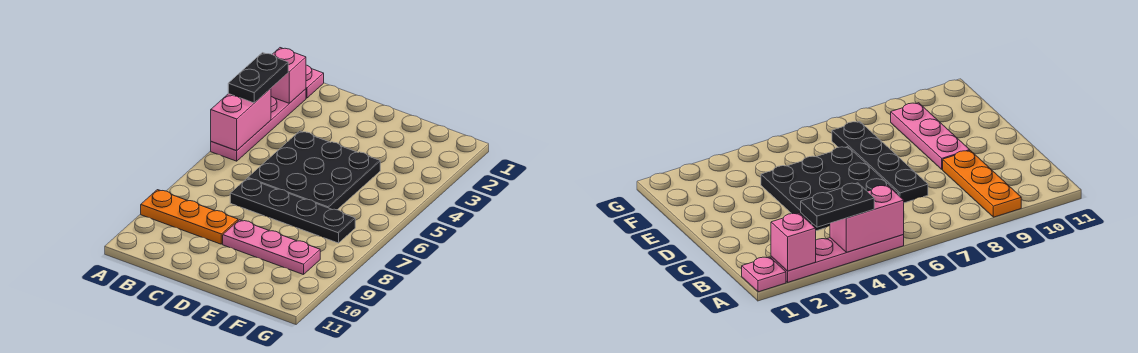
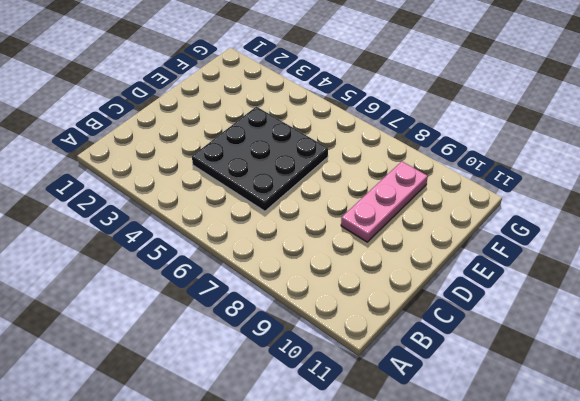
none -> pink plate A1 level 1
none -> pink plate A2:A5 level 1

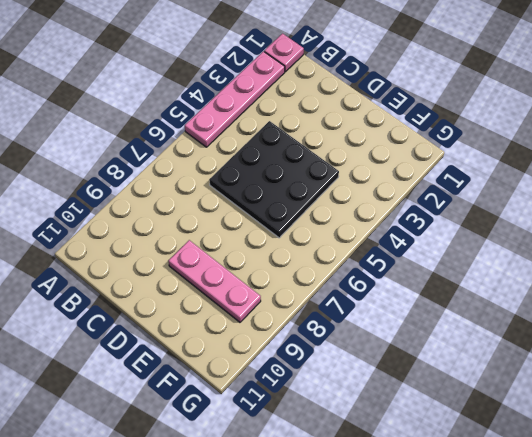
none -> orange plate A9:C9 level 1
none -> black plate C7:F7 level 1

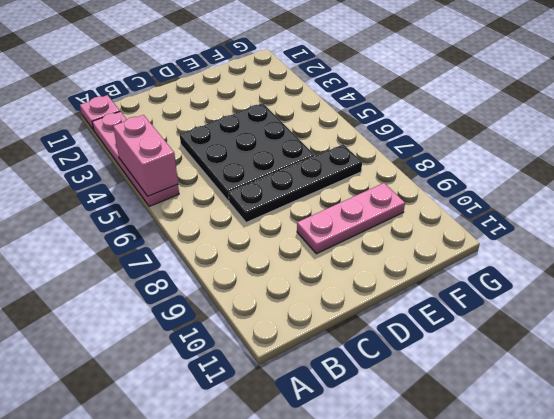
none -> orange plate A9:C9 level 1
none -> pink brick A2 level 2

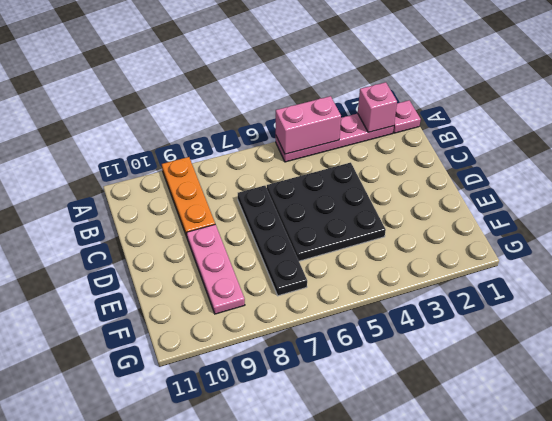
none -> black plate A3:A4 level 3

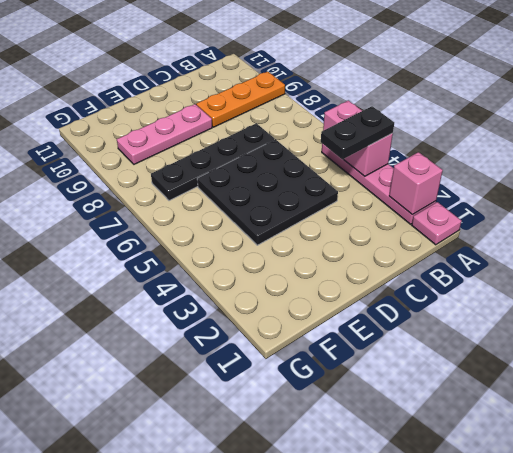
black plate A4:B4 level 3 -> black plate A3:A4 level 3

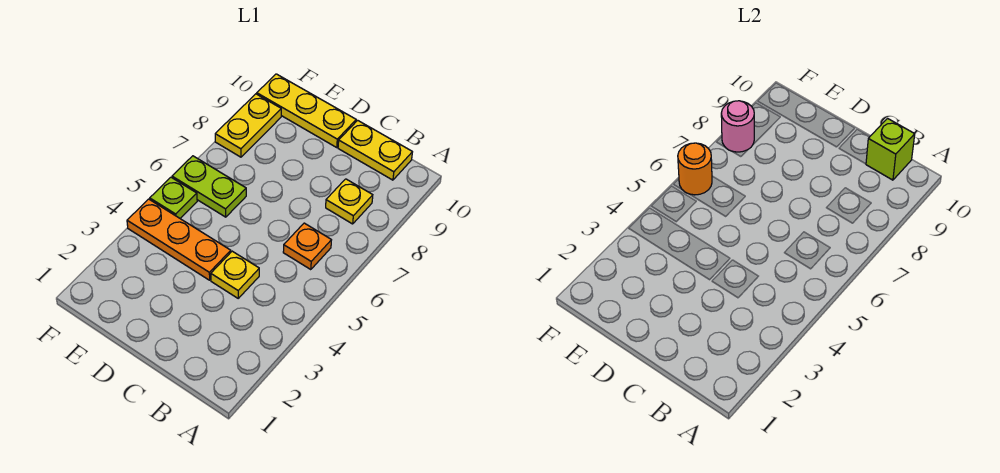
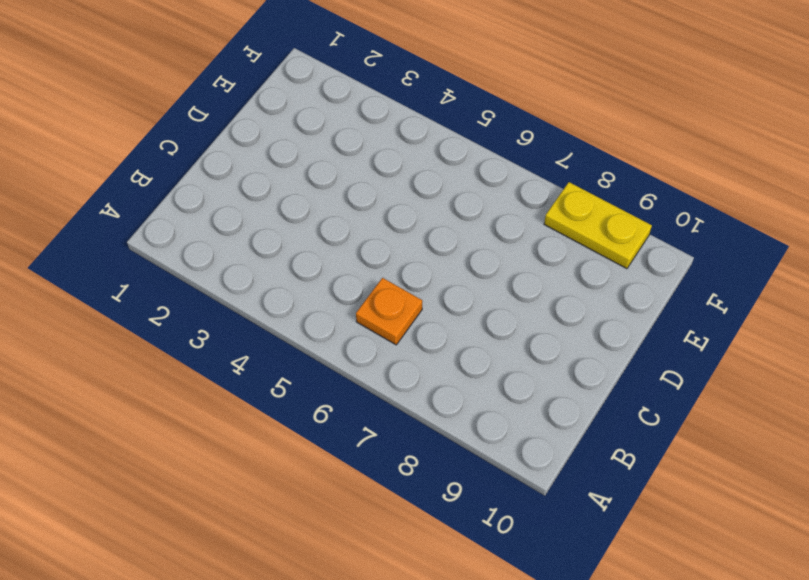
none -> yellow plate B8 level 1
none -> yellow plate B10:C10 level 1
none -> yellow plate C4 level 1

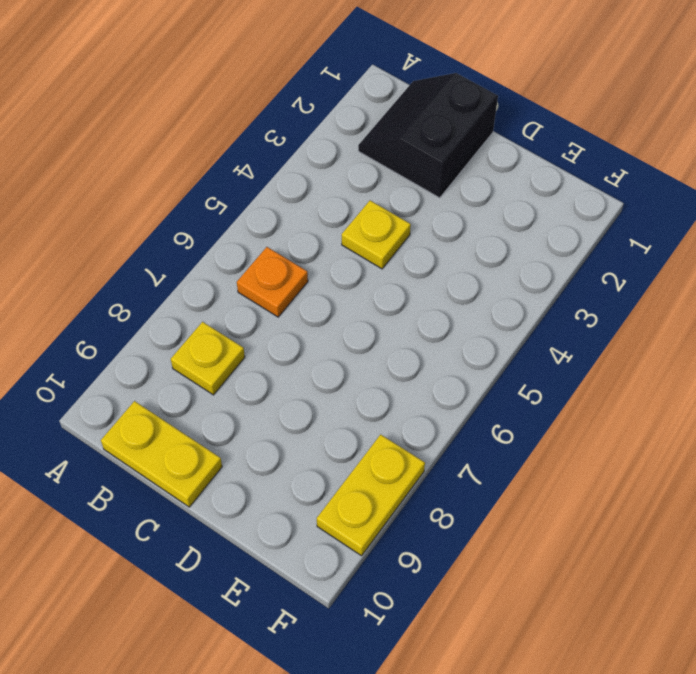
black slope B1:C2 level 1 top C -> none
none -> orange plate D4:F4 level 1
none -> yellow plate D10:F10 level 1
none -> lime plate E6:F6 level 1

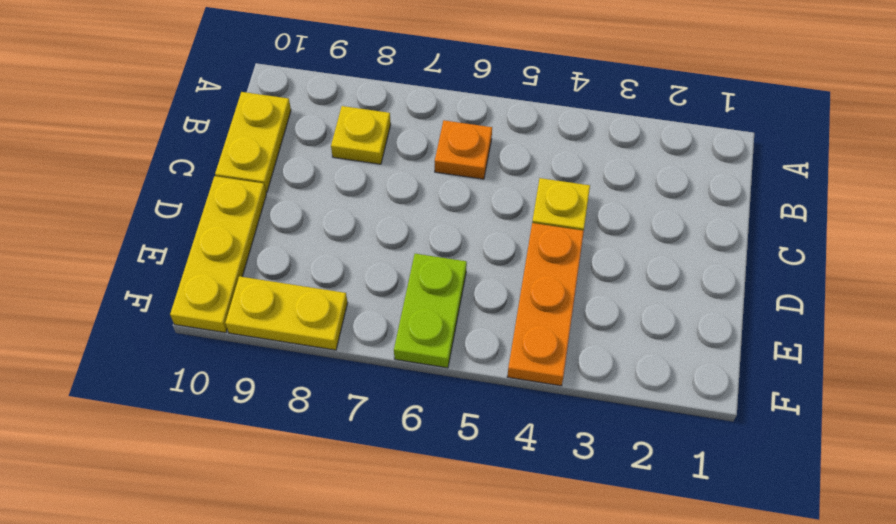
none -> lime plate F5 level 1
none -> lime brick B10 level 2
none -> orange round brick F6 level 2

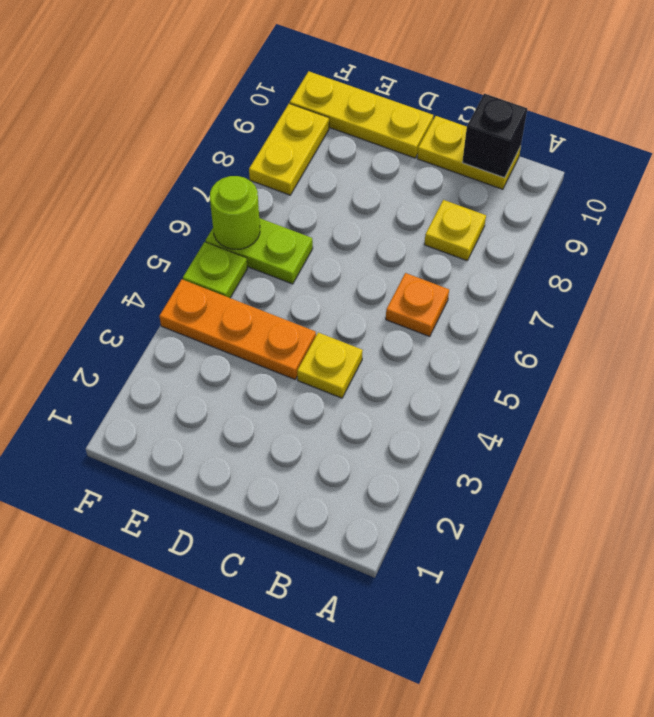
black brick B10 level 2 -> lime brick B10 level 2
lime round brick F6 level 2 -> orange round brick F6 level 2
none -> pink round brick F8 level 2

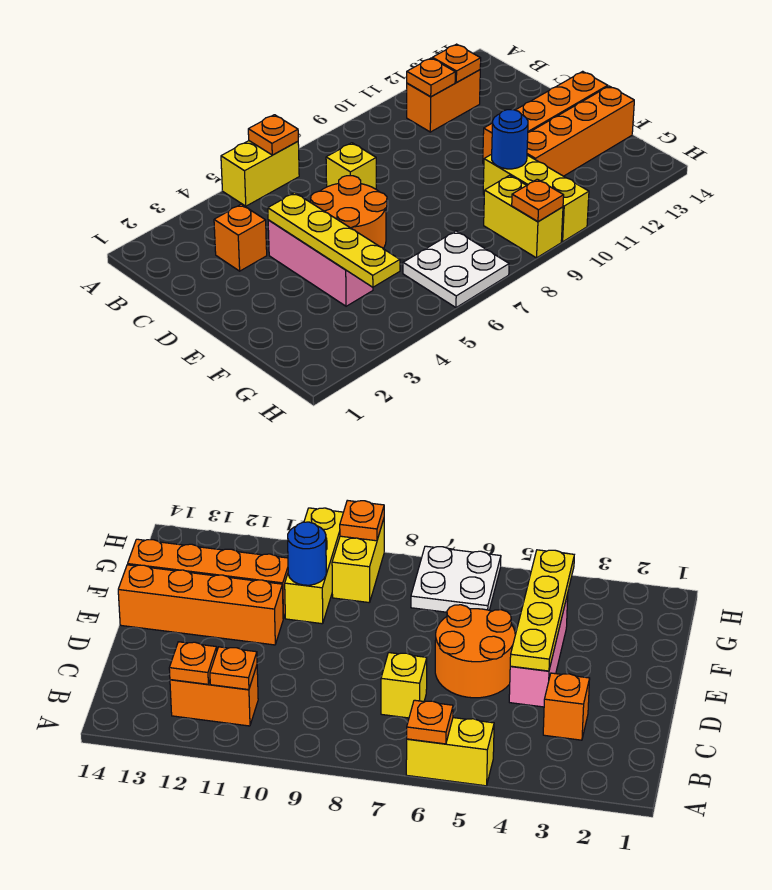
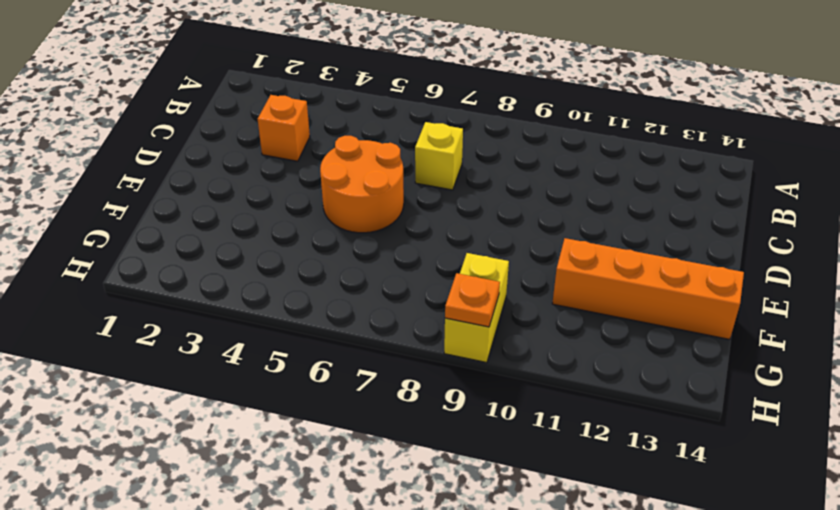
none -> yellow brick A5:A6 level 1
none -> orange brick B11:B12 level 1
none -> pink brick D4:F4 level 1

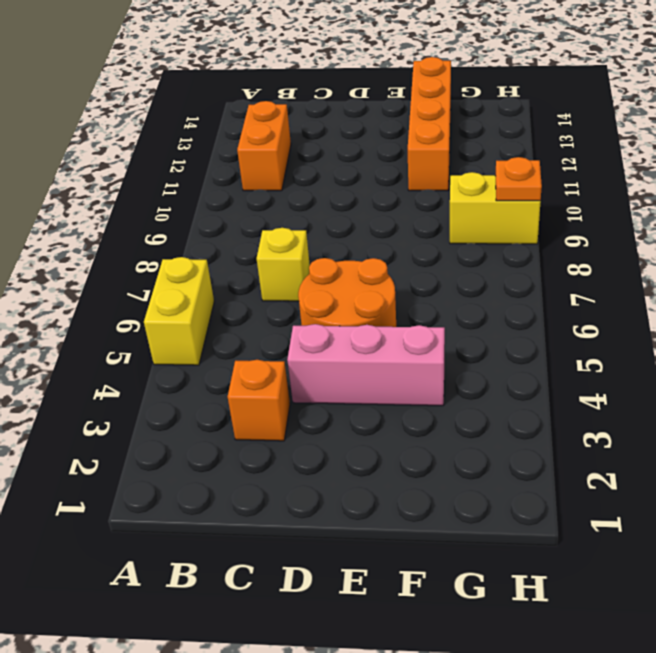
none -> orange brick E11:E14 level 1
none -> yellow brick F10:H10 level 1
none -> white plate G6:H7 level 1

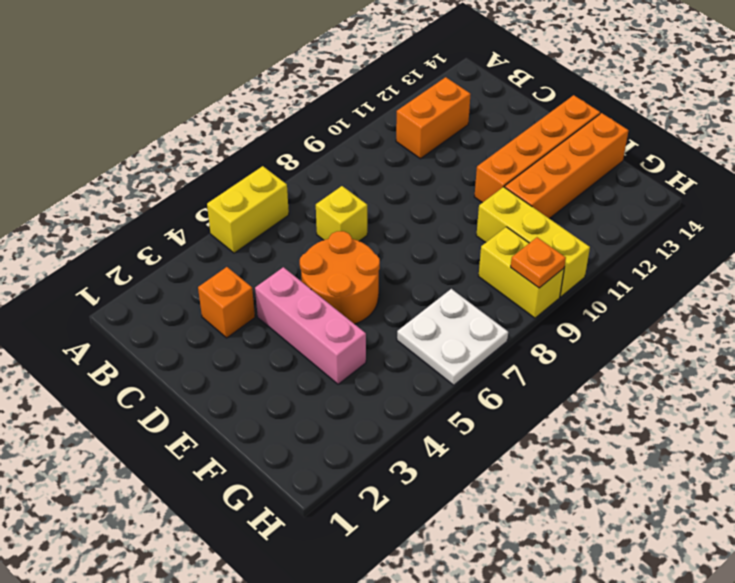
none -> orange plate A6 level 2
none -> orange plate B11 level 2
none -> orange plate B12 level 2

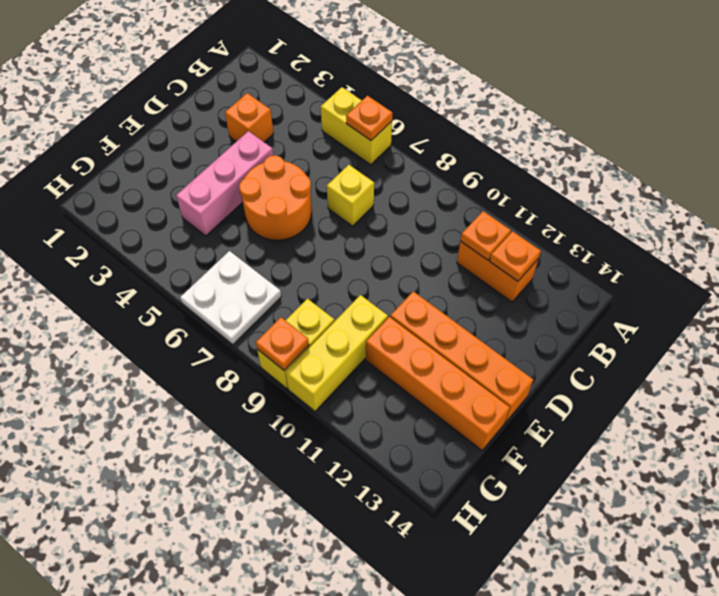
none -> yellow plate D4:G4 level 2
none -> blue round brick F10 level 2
──────────────────────────────
Task requirements:
Copy out each line carrying the string "orange" from the data.

Written solution:
none -> orange plate A9:C9 level 1
none -> orange plate A9:C9 level 1
none -> orange plate D4:F4 level 1
none -> orange round brick F6 level 2
lime round brick F6 level 2 -> orange round brick F6 level 2
none -> orange brick B11:B12 level 1
none -> orange brick E11:E14 level 1
none -> orange plate A6 level 2
none -> orange plate B11 level 2
none -> orange plate B12 level 2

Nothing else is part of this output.